* Your assignment: Copy each line below containing "black".

[Stored items]
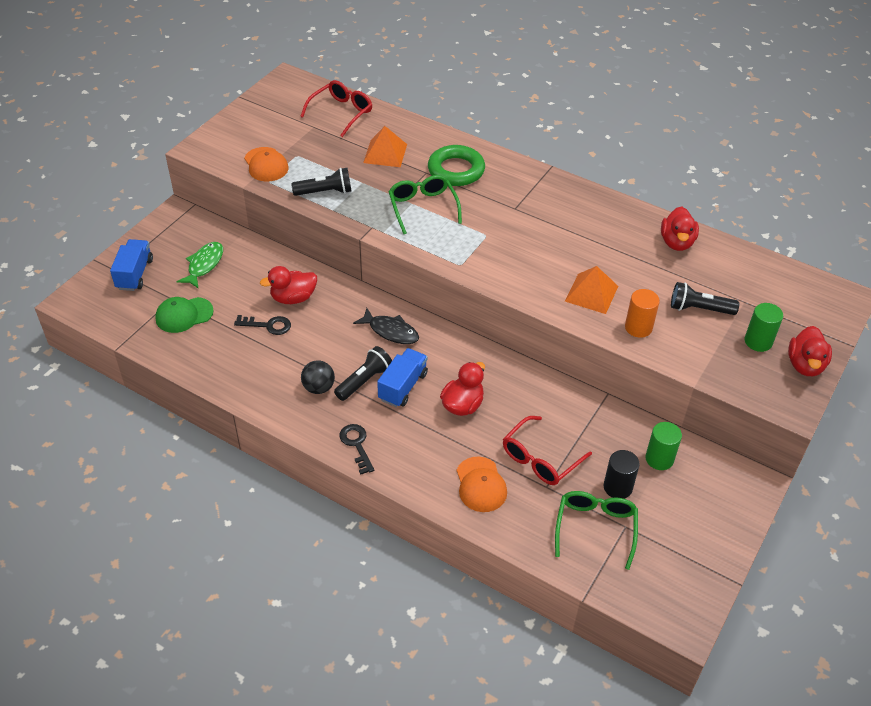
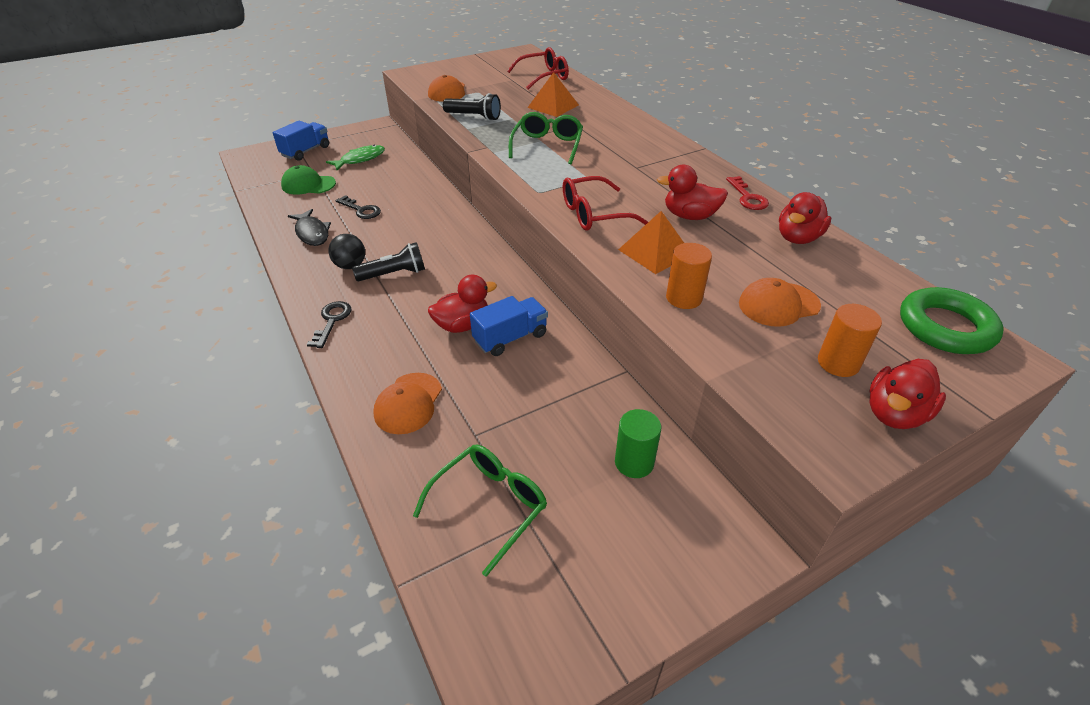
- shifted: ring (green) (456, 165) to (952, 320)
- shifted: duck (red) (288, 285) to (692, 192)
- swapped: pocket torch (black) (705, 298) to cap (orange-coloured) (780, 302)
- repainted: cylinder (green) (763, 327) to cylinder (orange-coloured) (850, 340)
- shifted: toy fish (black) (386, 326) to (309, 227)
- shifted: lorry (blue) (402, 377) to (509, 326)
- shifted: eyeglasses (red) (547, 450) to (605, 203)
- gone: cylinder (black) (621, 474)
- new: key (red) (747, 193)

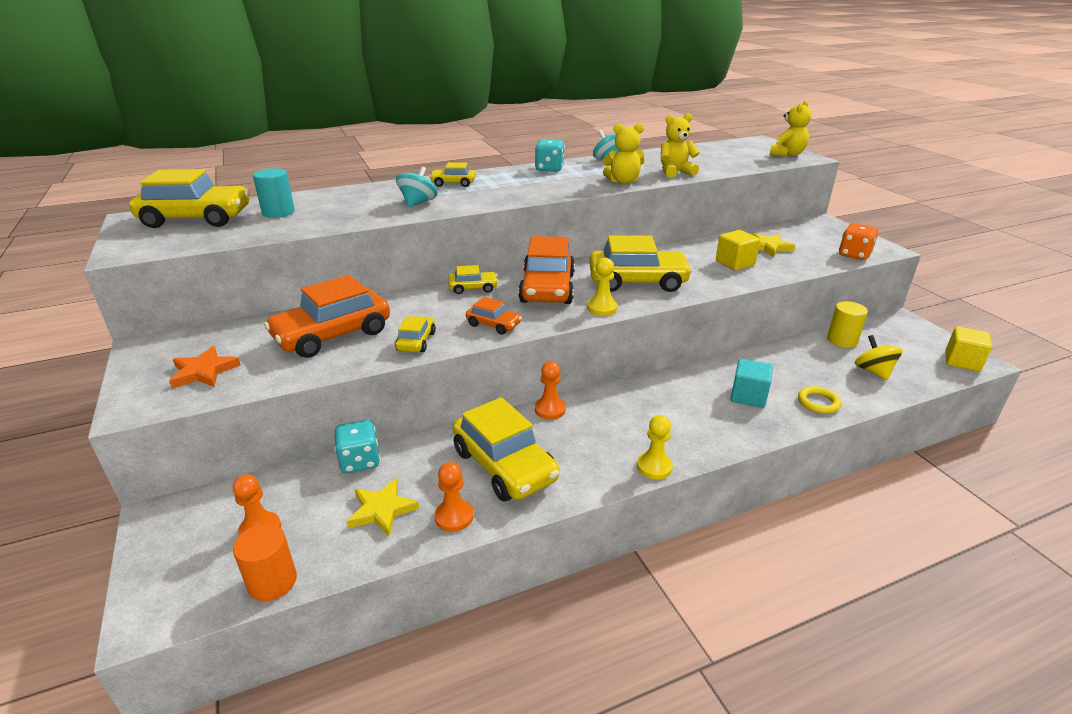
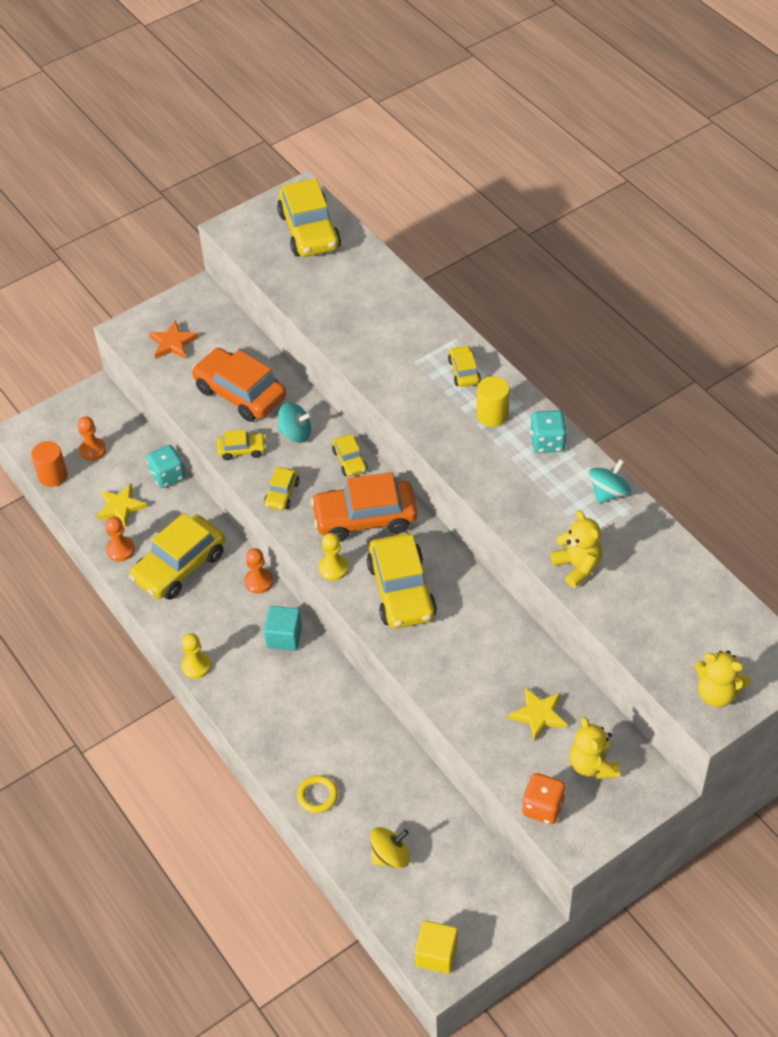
- shifted: stuffed bear (golden) (623, 153) to (595, 748)
- shifted: whirligig (teal) (416, 187) to (295, 422)
- gone: cylinder (teal) (274, 193)
- gone: block (golden) (738, 250)
- repainted: toy car (orange-coloured) (494, 315) to toy car (golden) (281, 488)
- shifted: cylinder (golden) (847, 324) to (493, 401)
- shifted: block (teal) (751, 383) to (283, 628)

* Task solution:
- swapped: pocket torch (black) (705, 298) to cap (orange-coloured) (780, 302)
- shifted: toy fish (black) (386, 326) to (309, 227)
- gone: cylinder (black) (621, 474)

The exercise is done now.